Exercise directions | Could you repeat all of the entries word for word, minus any pictures?

Recorded data |
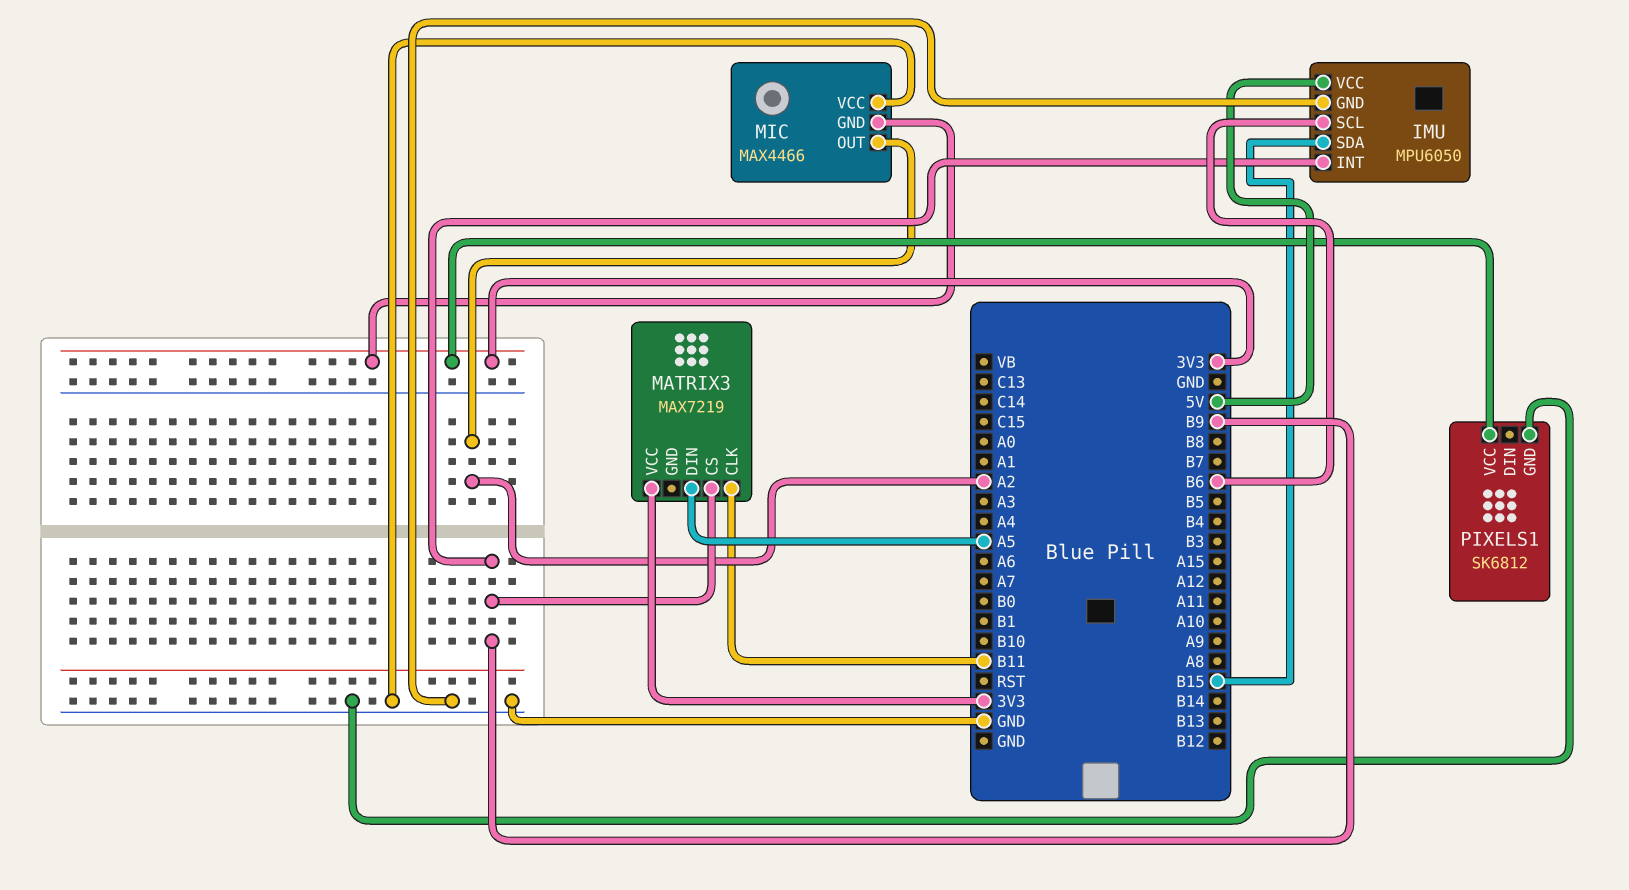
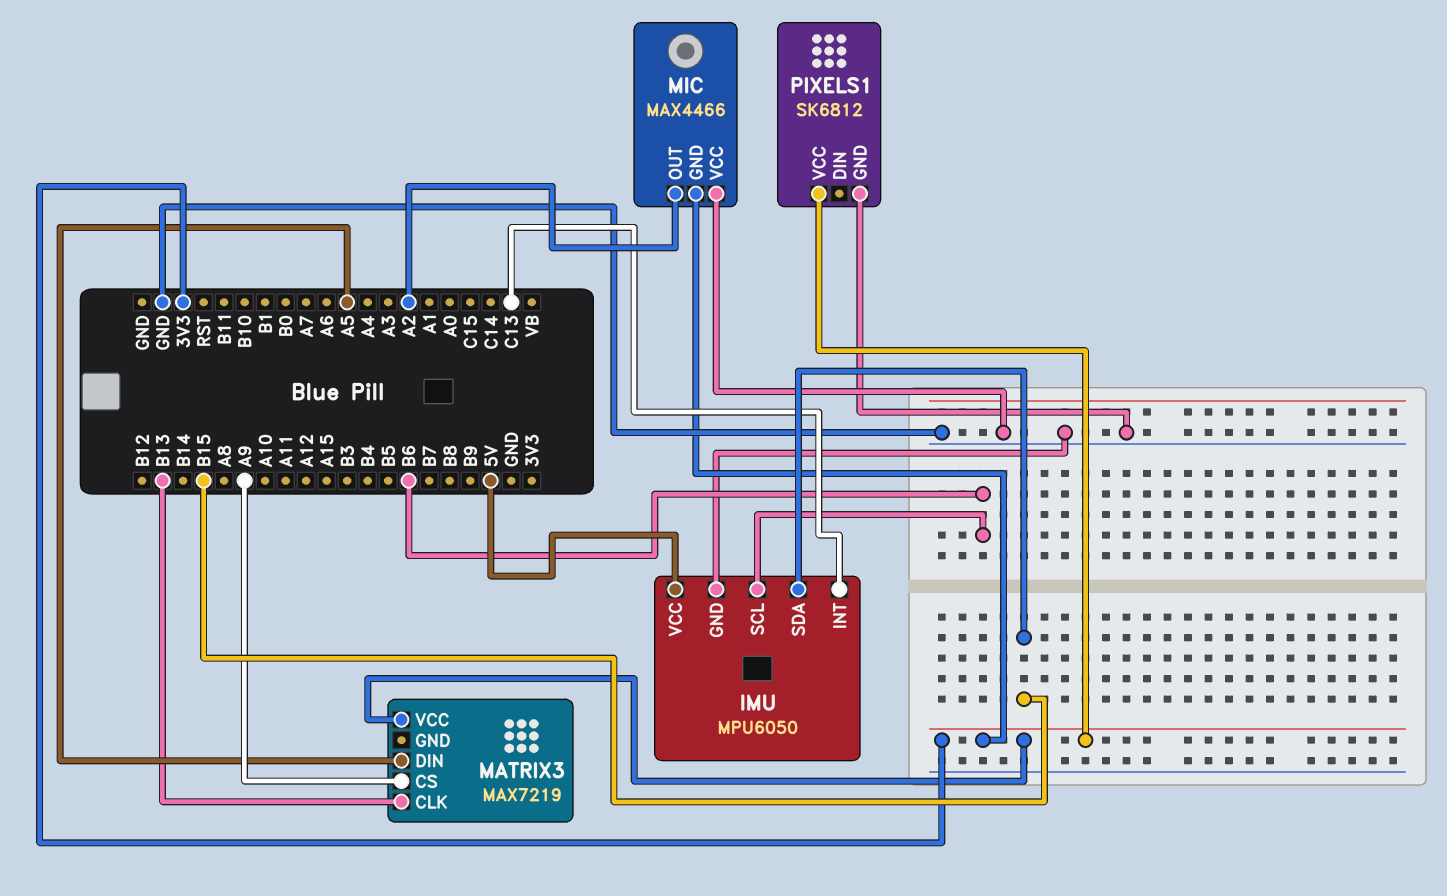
IMU pin INT: B9 -> C13
MATRIX3 pin CLK: B11 -> B13
MATRIX3 pin CS: B9 -> A9

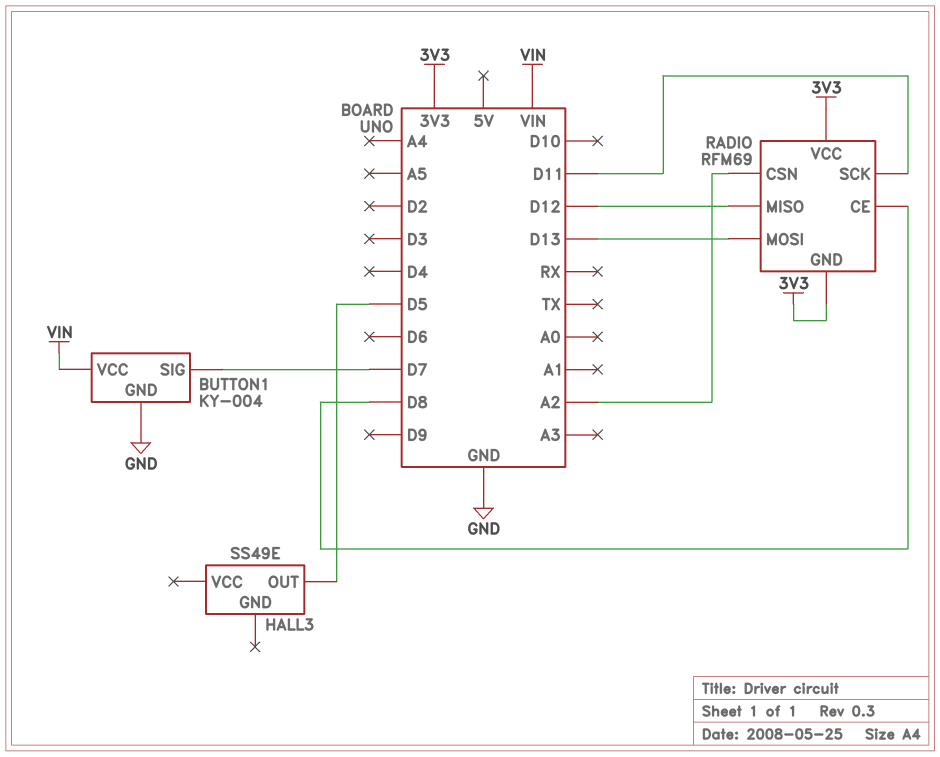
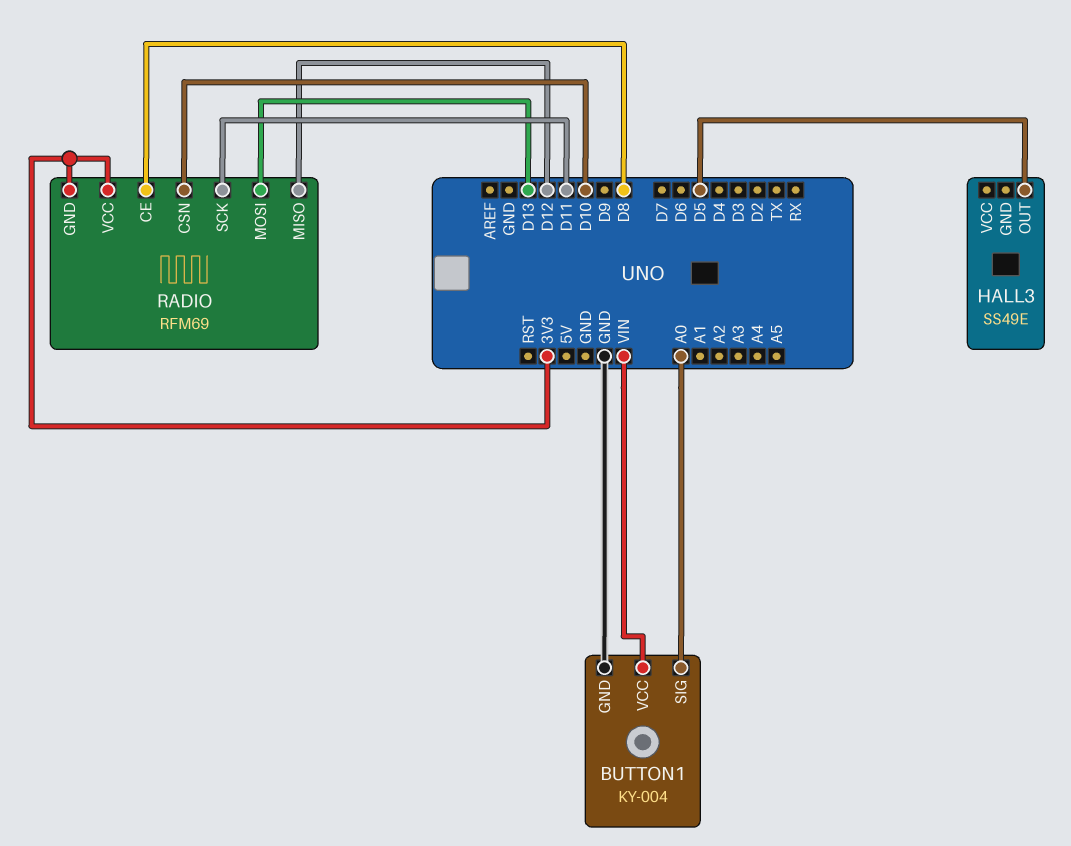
BUTTON1 pin SIG: D7 -> A0
RADIO pin CSN: A2 -> D10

Answer to the problem |
IMU pin INT: B9 -> C13
MATRIX3 pin CLK: B11 -> B13
MATRIX3 pin CS: B9 -> A9

BUTTON1 pin SIG: D7 -> A0
RADIO pin CSN: A2 -> D10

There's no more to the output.